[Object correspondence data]
+ + + +

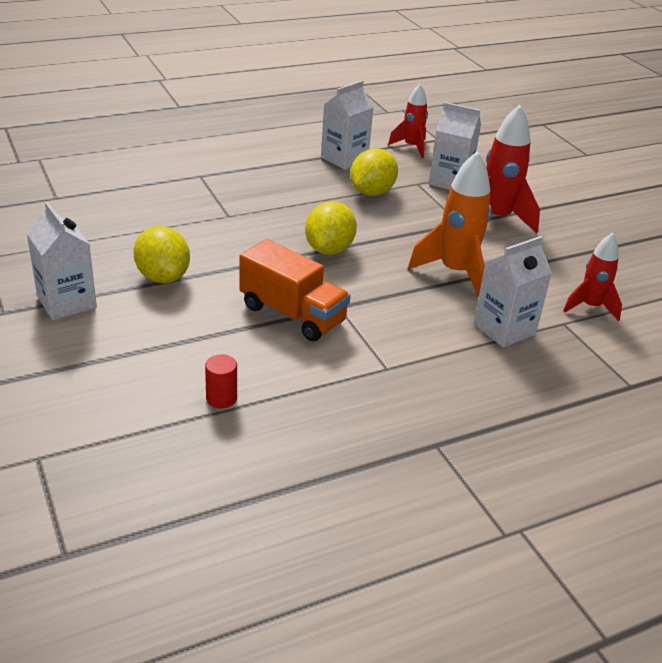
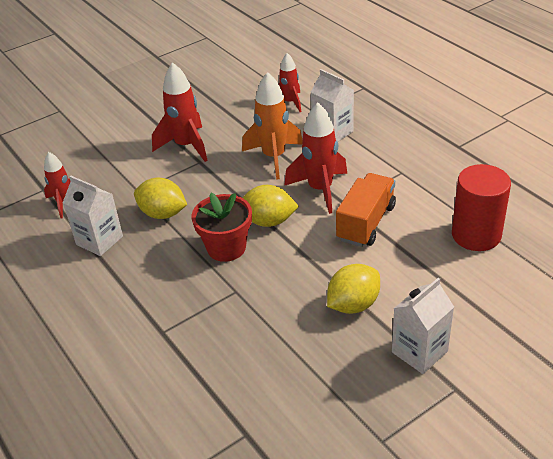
camera: 95 degrees left, 5 degrees up
red cylinder [205,354,237,408] -> red cylinder [452,164,511,251], size x2.33
white carton [429,102,481,190] -> none
none -> red flower pot [192,193,252,262]
none -> red rocket [284,103,347,214]

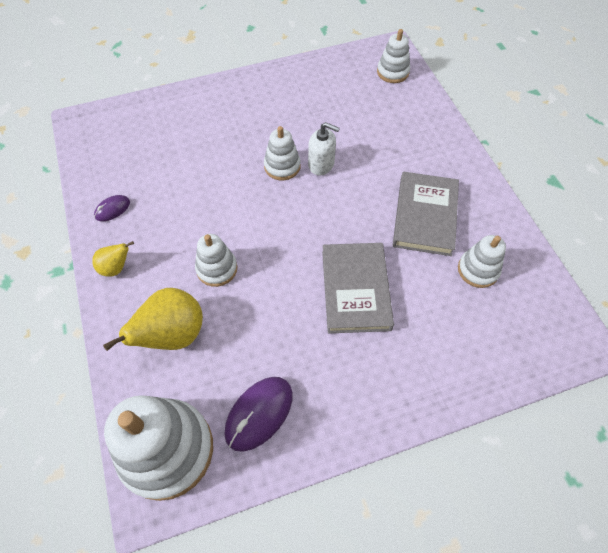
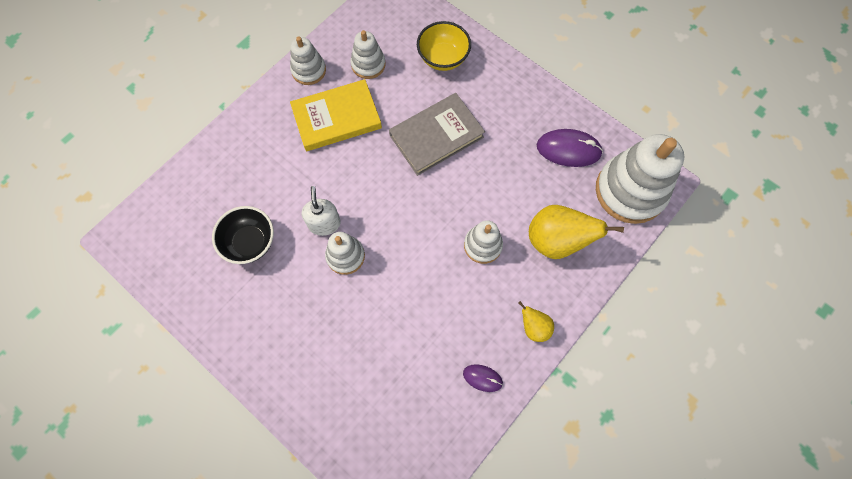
camera: 120 degrees left, 10 degrees up
white stacking toy [377,29,410,83] -> white stacking toy moved to [290,37,326,85]
grey book [393,172,459,256] -> yellow book [290,79,382,151]
none -> black bowl [212,206,274,264]
none -> yellow bowl [417,21,471,71]

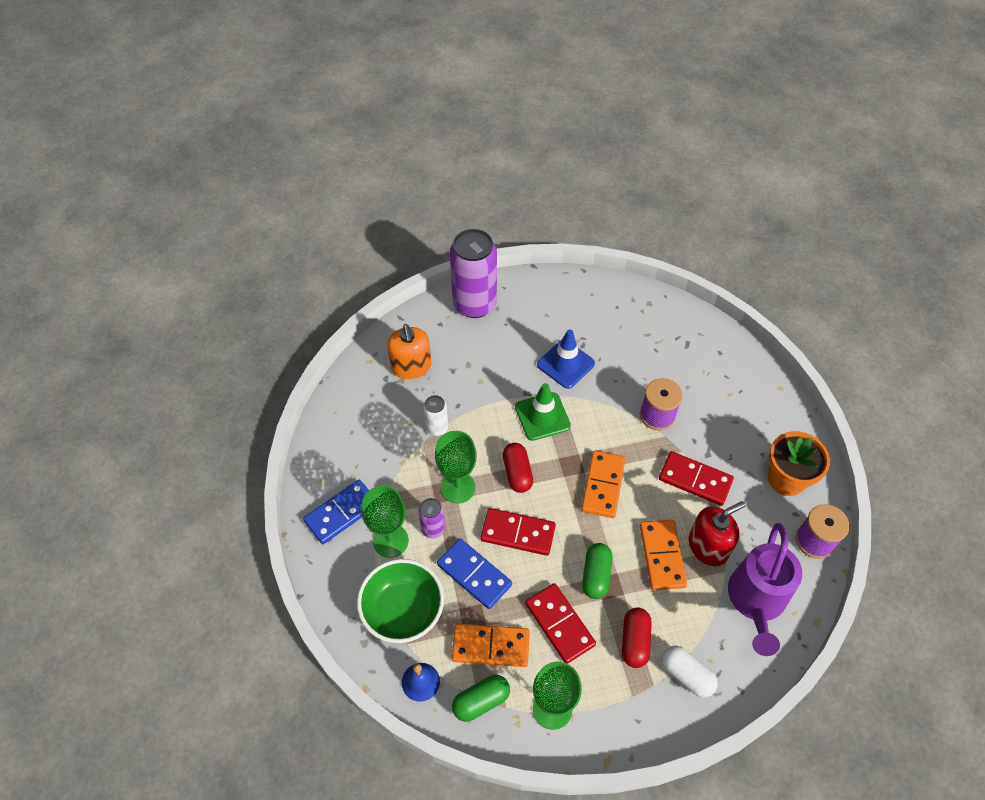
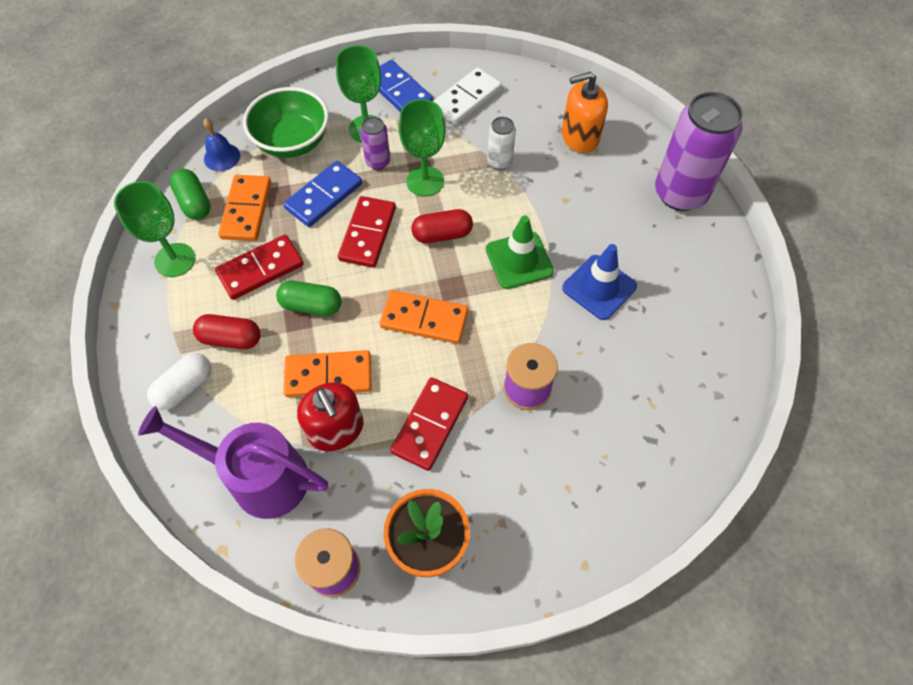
camera: 90 degrees right, 5 degrees up
none -> white domino [433,67,502,125]

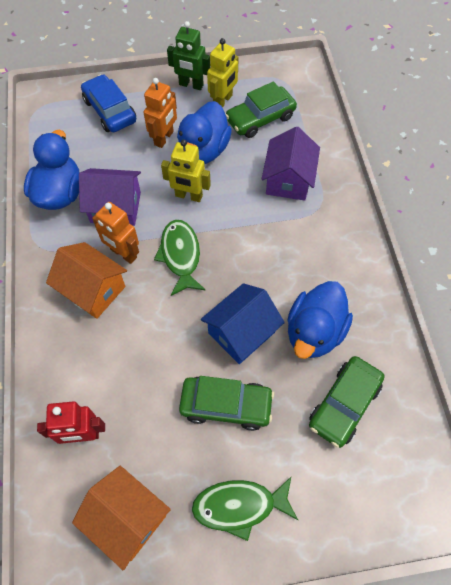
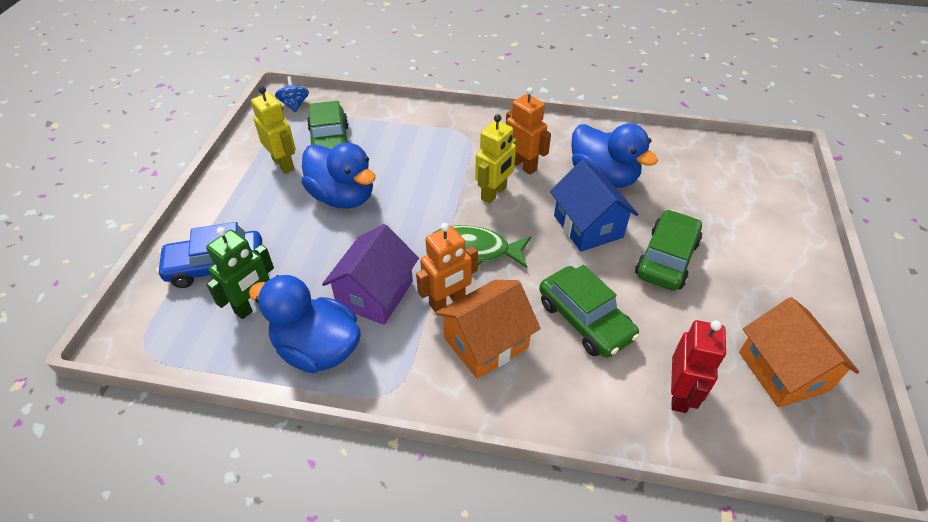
camera: 70 degrees left, 15 degrees down
orange house [72,466,171,571] -> orange house turned 75 degrees counterclockwise [739,297,859,408]
orange robot [143,78,177,148] -> orange robot moved to [506,87,551,175]
yellow robot [161,140,211,202] -> yellow robot moved to [475,114,517,204]
green robot [167,21,210,90] -> green robot moved to [206,227,274,319]
green fish [192,477,298,541] -> none
purple house [262,127,320,201] -> none
green car [309,356,384,448] -> green car moved to [539,265,640,358]
none -> blue spinning top [275,76,309,112]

+ + + +

WHAT TO PRODUCE » The records are to be returned word for word, without any of their pictures.

RESPONSE FOR THIS EXERCISE »
camera: 95 degrees left, 5 degrees up
red cylinder [205,354,237,408] -> red cylinder [452,164,511,251], size x2.33
white carton [429,102,481,190] -> none
none -> red flower pot [192,193,252,262]
none -> red rocket [284,103,347,214]

camera: 120 degrees left, 10 degrees up
white stacking toy [377,29,410,83] -> white stacking toy moved to [290,37,326,85]
grey book [393,172,459,256] -> yellow book [290,79,382,151]
none -> black bowl [212,206,274,264]
none -> yellow bowl [417,21,471,71]

camera: 90 degrees right, 5 degrees up
none -> white domino [433,67,502,125]

camera: 70 degrees left, 15 degrees down
orange house [72,466,171,571] -> orange house turned 75 degrees counterclockwise [739,297,859,408]
orange robot [143,78,177,148] -> orange robot moved to [506,87,551,175]
yellow robot [161,140,211,202] -> yellow robot moved to [475,114,517,204]
green robot [167,21,210,90] -> green robot moved to [206,227,274,319]
green fish [192,477,298,541] -> none
purple house [262,127,320,201] -> none
green car [309,356,384,448] -> green car moved to [539,265,640,358]
none -> blue spinning top [275,76,309,112]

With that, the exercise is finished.